◆ THE INPUT ◆
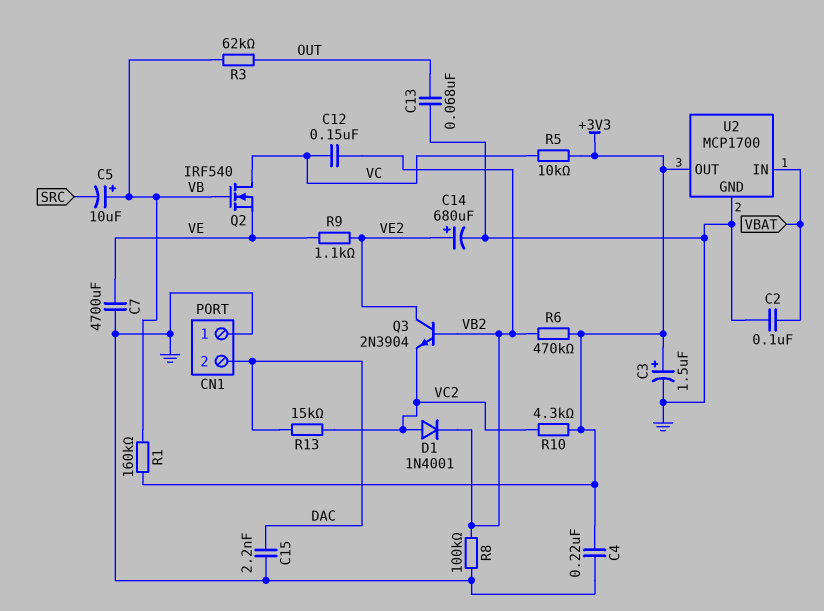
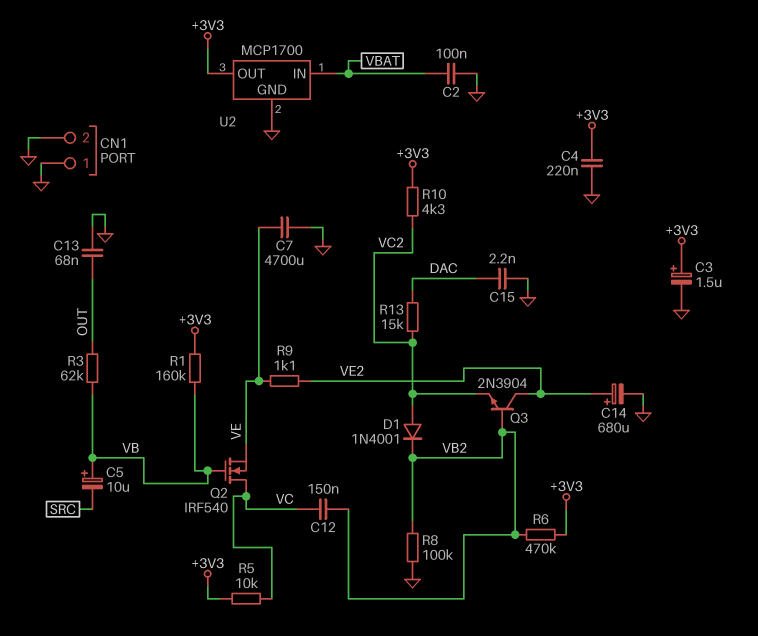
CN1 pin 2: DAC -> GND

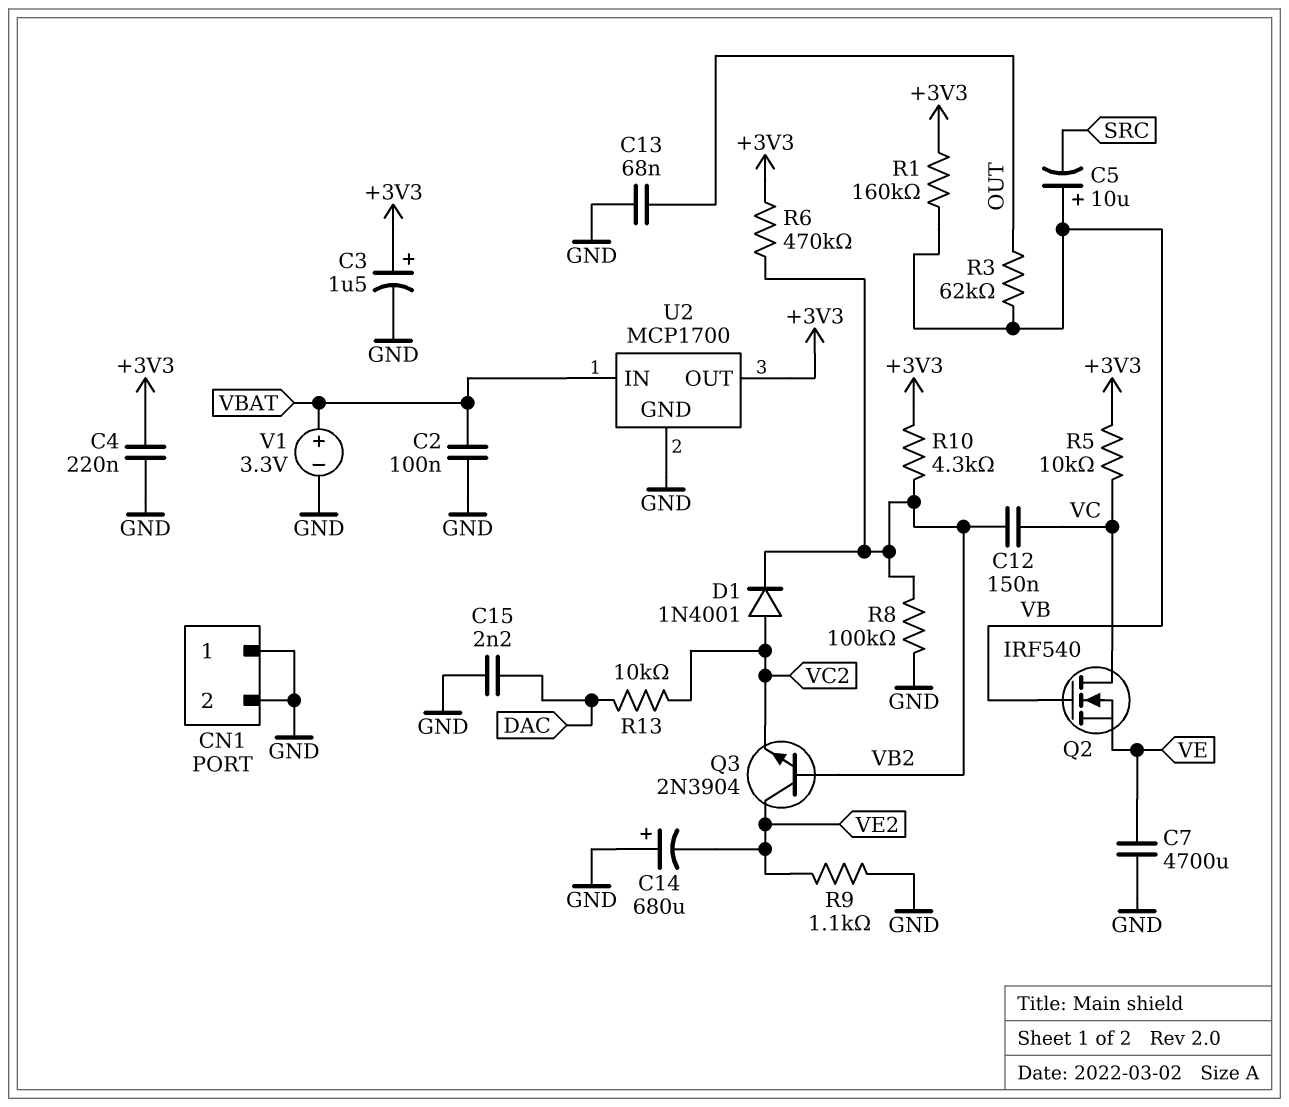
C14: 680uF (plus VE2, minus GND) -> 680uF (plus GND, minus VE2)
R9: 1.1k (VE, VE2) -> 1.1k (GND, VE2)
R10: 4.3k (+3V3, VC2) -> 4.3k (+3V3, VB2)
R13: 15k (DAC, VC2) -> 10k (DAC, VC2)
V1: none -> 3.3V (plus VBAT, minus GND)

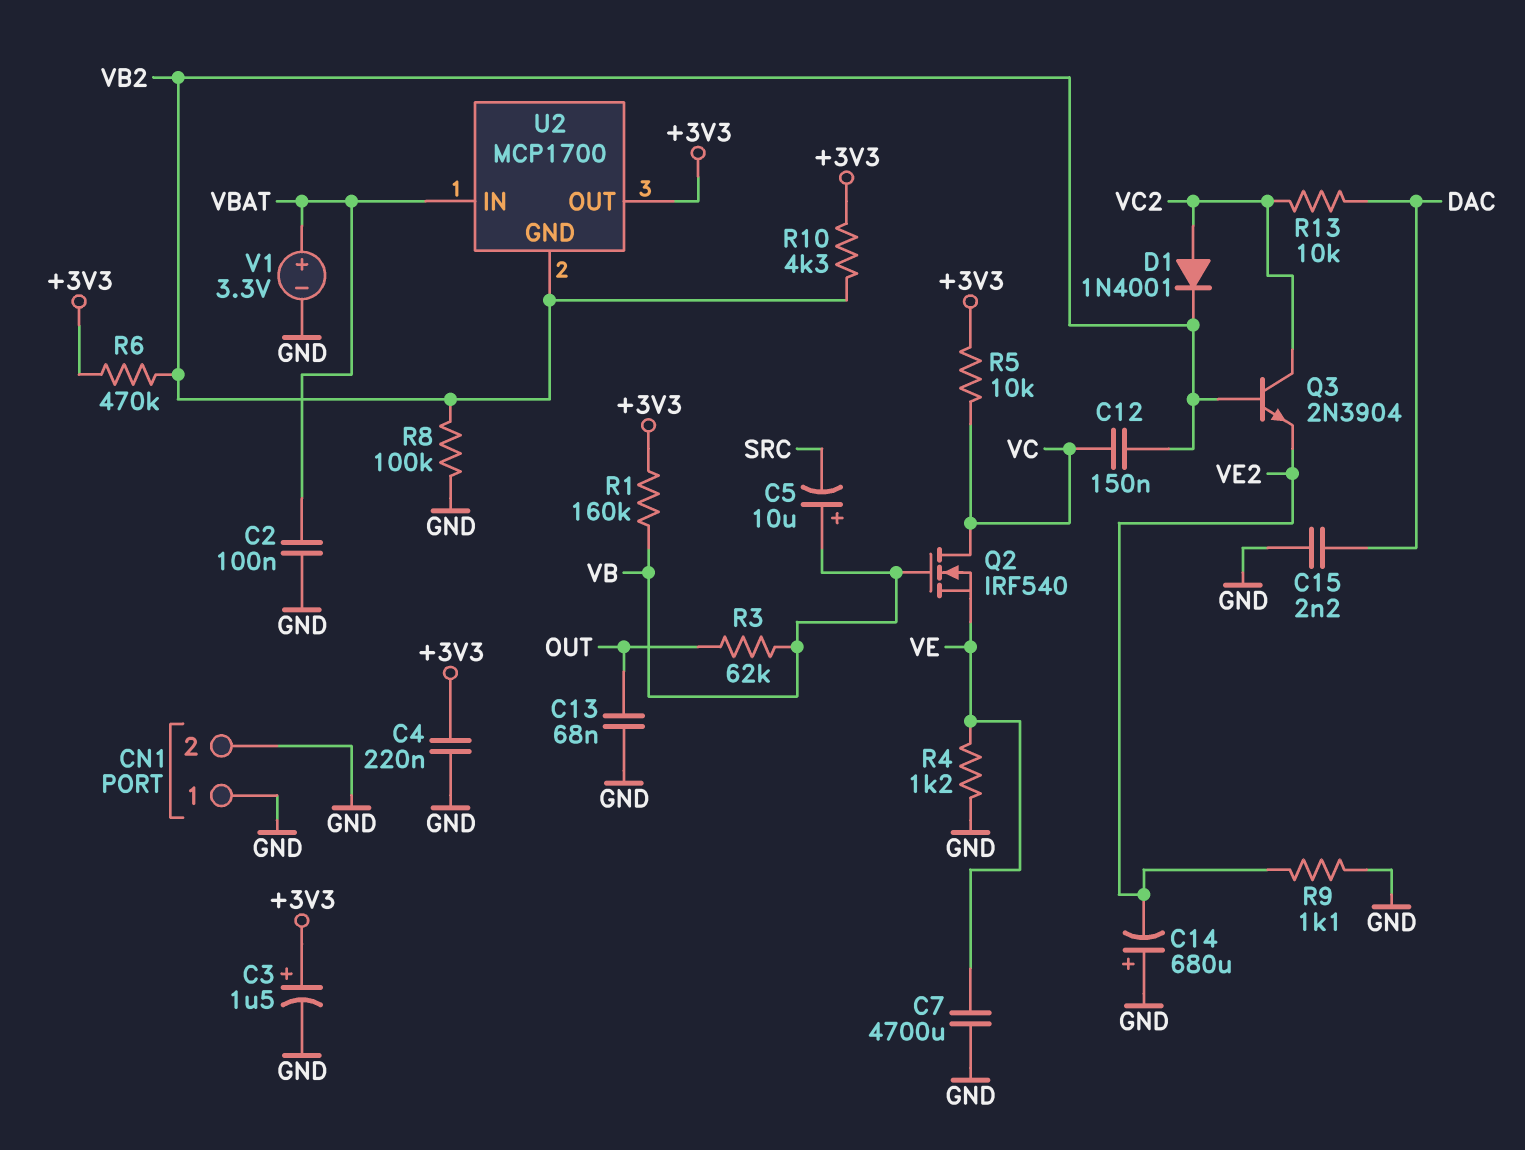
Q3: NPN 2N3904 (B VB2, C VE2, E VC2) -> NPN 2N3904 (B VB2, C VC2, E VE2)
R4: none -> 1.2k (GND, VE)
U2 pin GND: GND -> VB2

--

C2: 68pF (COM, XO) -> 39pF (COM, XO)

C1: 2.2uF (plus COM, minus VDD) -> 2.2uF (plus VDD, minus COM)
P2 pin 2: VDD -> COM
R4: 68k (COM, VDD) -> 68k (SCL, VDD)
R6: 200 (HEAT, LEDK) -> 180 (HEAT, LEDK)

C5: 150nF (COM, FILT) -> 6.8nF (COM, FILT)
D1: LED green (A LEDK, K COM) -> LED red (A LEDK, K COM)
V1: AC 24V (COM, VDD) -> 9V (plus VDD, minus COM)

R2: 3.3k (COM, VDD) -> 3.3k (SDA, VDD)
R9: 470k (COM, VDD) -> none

...

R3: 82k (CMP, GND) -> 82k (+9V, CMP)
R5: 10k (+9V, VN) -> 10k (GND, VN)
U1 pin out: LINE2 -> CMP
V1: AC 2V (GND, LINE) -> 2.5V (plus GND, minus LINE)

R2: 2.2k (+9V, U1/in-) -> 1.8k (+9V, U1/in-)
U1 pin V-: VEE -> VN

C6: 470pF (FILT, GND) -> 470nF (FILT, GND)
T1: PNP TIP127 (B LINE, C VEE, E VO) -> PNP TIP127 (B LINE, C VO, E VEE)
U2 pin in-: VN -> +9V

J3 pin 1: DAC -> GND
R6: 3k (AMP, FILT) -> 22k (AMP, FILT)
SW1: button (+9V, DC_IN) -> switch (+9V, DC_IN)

◆ EXERCISE AIM ◆
Where the listing above reaches the line that contains "U1 pin V-: VEE -> VN", start retyping, and finish with the line that contains "SW1: button (+9V, DC_IN)"; reproduce those lines exactly and no others.

◆ ANSWER TO THE PROBLEM ◆
U1 pin V-: VEE -> VN

C6: 470pF (FILT, GND) -> 470nF (FILT, GND)
T1: PNP TIP127 (B LINE, C VEE, E VO) -> PNP TIP127 (B LINE, C VO, E VEE)
U2 pin in-: VN -> +9V

J3 pin 1: DAC -> GND
R6: 3k (AMP, FILT) -> 22k (AMP, FILT)
SW1: button (+9V, DC_IN) -> switch (+9V, DC_IN)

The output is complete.